__Instructions for the task__: For this exercise, repeat the records below exactly and omit every picture.

── Records provided

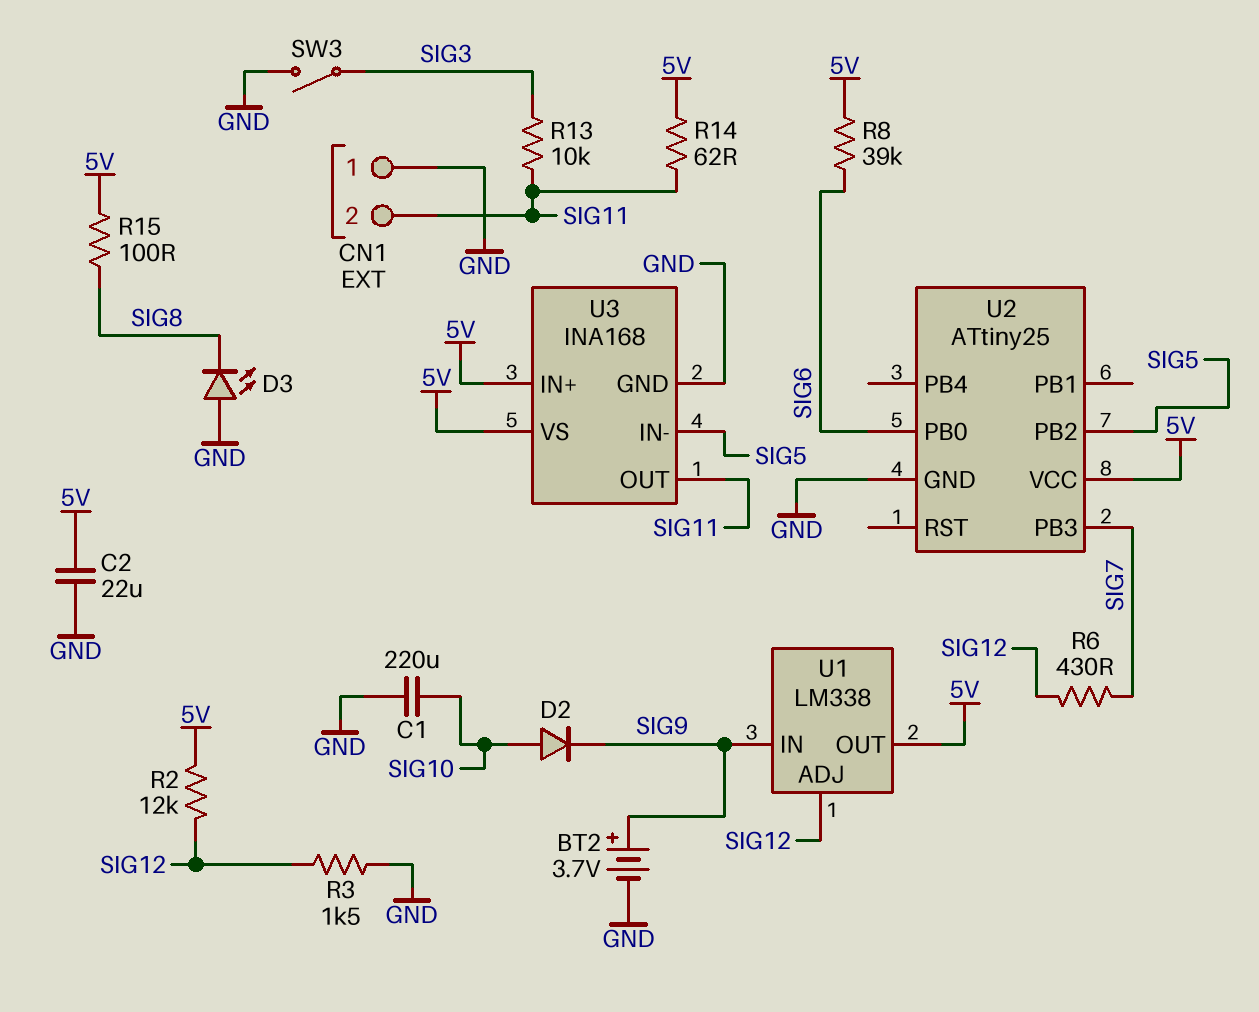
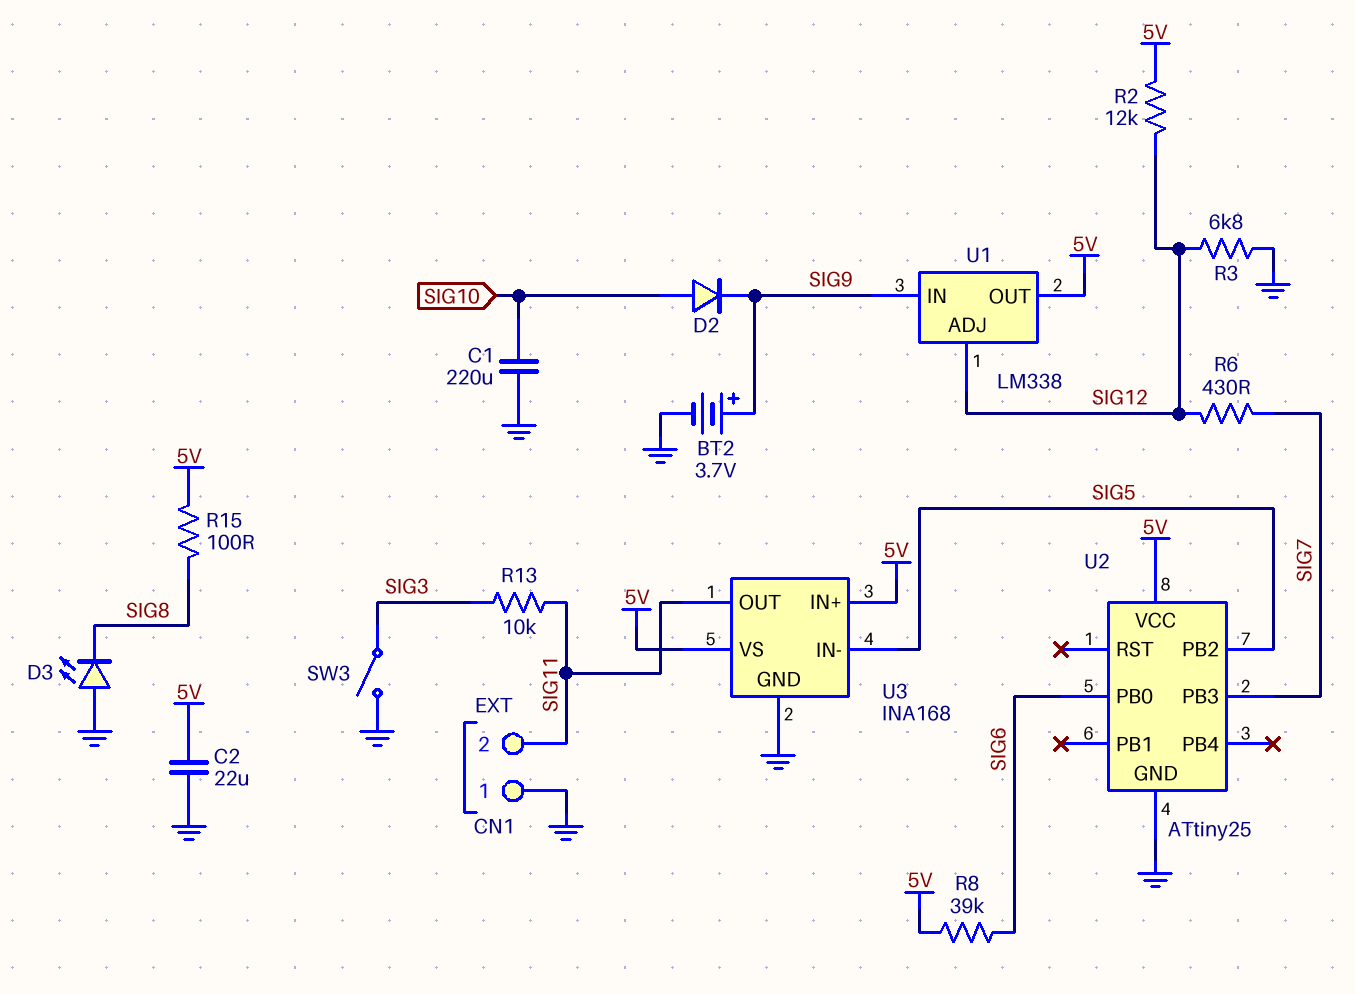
R3: 1.5k (GND, SIG12) -> 6.8k (GND, SIG12)
R14: 62 (5V, SIG11) -> none

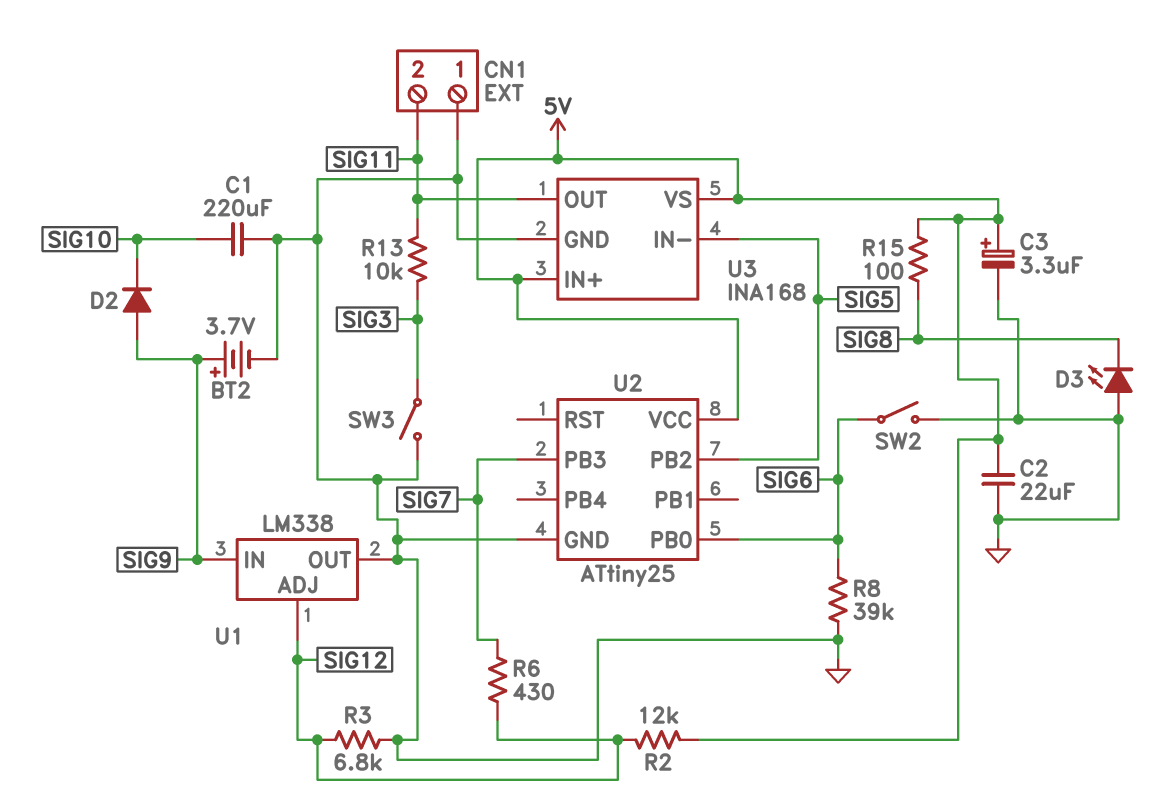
C3: none -> 3.3uF (plus 5V, minus GND)
D2: diode (A SIG10, K SIG9) -> diode (A SIG9, K SIG10)
R8: 39k (5V, SIG6) -> 39k (GND, SIG6)
SW2: none -> switch (GND, SIG6)
U1 pin OUT: 5V -> GND

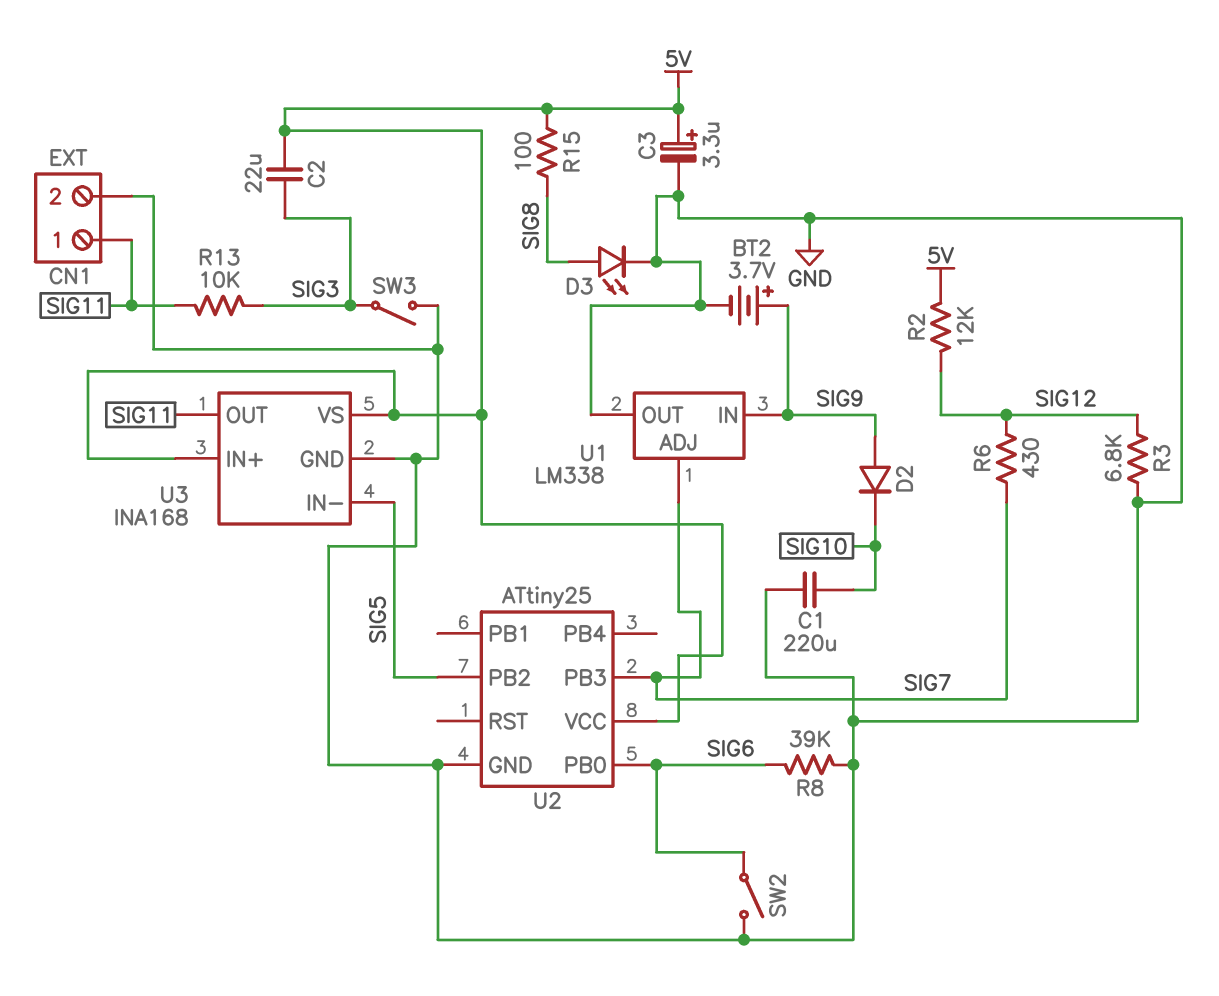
C2: 22uF (5V, GND) -> 22uF (5V, SIG3)
CN1 pin 1: GND -> SIG11
CN1 pin 2: SIG11 -> GND
D3: LED (A GND, K SIG8) -> LED (A SIG8, K GND)
U1 pin ADJ: SIG12 -> SIG7

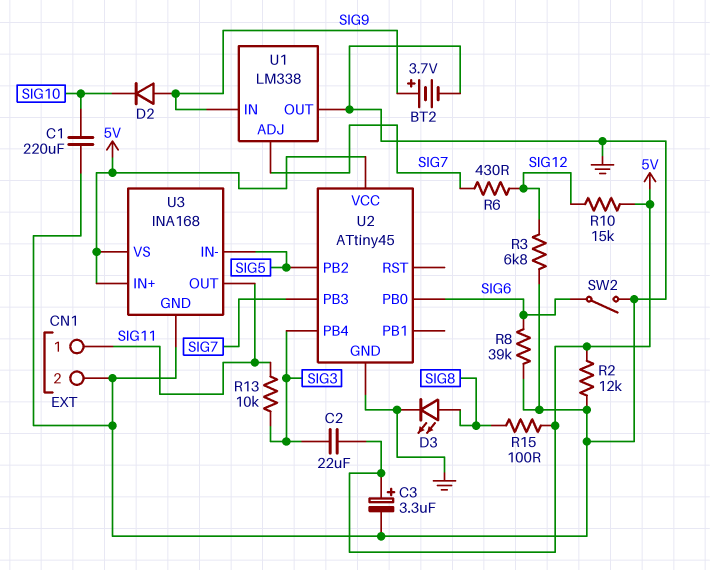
R2: 12k (5V, SIG12) -> 12k (5V, GND)
R10: none -> 15k (5V, SIG12)
SW3: switch (GND, SIG3) -> none
U2: ATtiny25 -> ATtiny45
U2 pin PB4: none -> SIG3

────

__Solved exercise__:
R3: 1.5k (GND, SIG12) -> 6.8k (GND, SIG12)
R14: 62 (5V, SIG11) -> none

C3: none -> 3.3uF (plus 5V, minus GND)
D2: diode (A SIG10, K SIG9) -> diode (A SIG9, K SIG10)
R8: 39k (5V, SIG6) -> 39k (GND, SIG6)
SW2: none -> switch (GND, SIG6)
U1 pin OUT: 5V -> GND

C2: 22uF (5V, GND) -> 22uF (5V, SIG3)
CN1 pin 1: GND -> SIG11
CN1 pin 2: SIG11 -> GND
D3: LED (A GND, K SIG8) -> LED (A SIG8, K GND)
U1 pin ADJ: SIG12 -> SIG7

R2: 12k (5V, SIG12) -> 12k (5V, GND)
R10: none -> 15k (5V, SIG12)
SW3: switch (GND, SIG3) -> none
U2: ATtiny25 -> ATtiny45
U2 pin PB4: none -> SIG3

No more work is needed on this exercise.